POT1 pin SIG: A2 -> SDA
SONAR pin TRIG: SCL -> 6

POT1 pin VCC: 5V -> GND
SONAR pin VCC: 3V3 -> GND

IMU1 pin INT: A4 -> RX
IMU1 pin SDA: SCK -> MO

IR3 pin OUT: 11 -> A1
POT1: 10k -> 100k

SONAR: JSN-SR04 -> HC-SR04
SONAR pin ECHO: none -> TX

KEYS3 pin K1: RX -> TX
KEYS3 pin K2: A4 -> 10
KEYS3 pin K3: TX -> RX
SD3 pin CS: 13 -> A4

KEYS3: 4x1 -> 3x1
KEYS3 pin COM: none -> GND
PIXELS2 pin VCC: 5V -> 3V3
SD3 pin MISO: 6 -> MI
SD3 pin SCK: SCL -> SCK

# # # #

[YOUR GOAL]:
Each line of the data must be copied exactly as it appears.

[EXPECTED ANSWER]:
POT1 pin SIG: A2 -> SDA
SONAR pin TRIG: SCL -> 6

POT1 pin VCC: 5V -> GND
SONAR pin VCC: 3V3 -> GND

IMU1 pin INT: A4 -> RX
IMU1 pin SDA: SCK -> MO

IR3 pin OUT: 11 -> A1
POT1: 10k -> 100k

SONAR: JSN-SR04 -> HC-SR04
SONAR pin ECHO: none -> TX

KEYS3 pin K1: RX -> TX
KEYS3 pin K2: A4 -> 10
KEYS3 pin K3: TX -> RX
SD3 pin CS: 13 -> A4

KEYS3: 4x1 -> 3x1
KEYS3 pin COM: none -> GND
PIXELS2 pin VCC: 5V -> 3V3
SD3 pin MISO: 6 -> MI
SD3 pin SCK: SCL -> SCK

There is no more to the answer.